In the data below, how many lines contain the string "white"? Give only the figure.

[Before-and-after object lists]
---*---
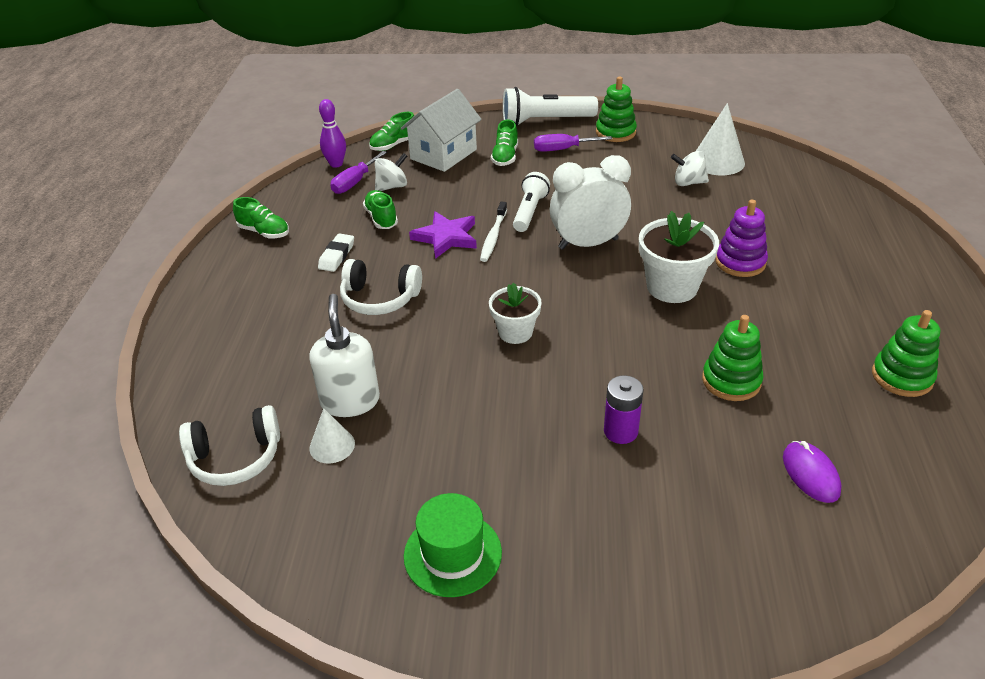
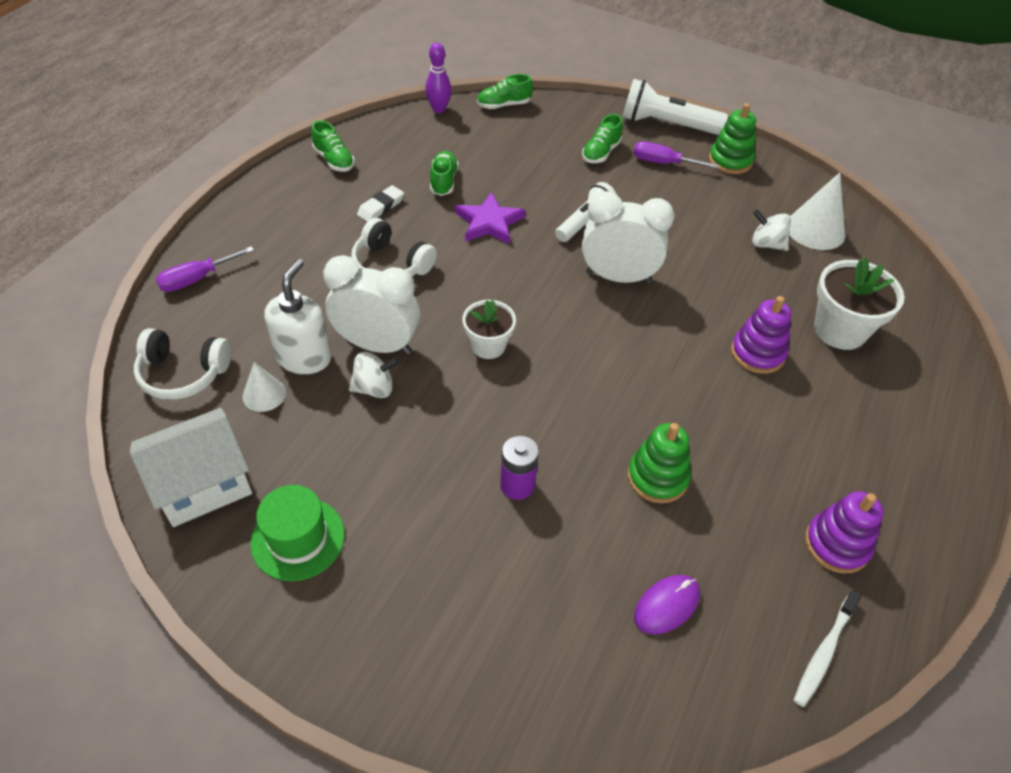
camera: 20 degrees right, 10 degrees up
(354, 182) = (443, 135): purple screwdriver -> purple screwdriver (196, 279)
(392, 186) = (474, 150): white spinning top -> white spinning top (374, 388)
(413, 366) = (377, 345): none -> white clock
(443, 154) = (543, 130): white house -> white house (203, 484)
(493, 236) = (533, 237): white toothbrush -> white toothbrush (824, 652)
(672, 287) = (669, 354): white flower pot -> white flower pot (840, 330)
(810, 474) = (666, 605): purple mouse -> purple mouse turned 45 degrees clockwise
(902, 376) = (836, 544): green stacking toy -> purple stacking toy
---*---
SOLVED PROBLEM: 5